### Activity
Of the lines below, reproduce exactly those from the line containing "building: [112,273,143,301] ->" to the end, including both the first and the last.

### Data provided
····················

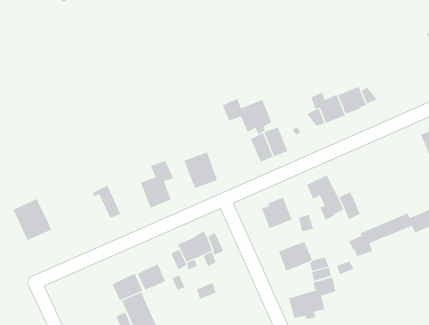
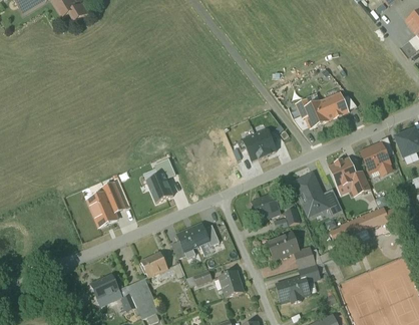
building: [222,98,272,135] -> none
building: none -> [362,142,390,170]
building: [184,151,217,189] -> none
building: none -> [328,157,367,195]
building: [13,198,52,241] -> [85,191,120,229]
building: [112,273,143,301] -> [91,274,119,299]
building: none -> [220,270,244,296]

····················

### Solution to the exercise
building: [112,273,143,301] -> [91,274,119,299]
building: none -> [220,270,244,296]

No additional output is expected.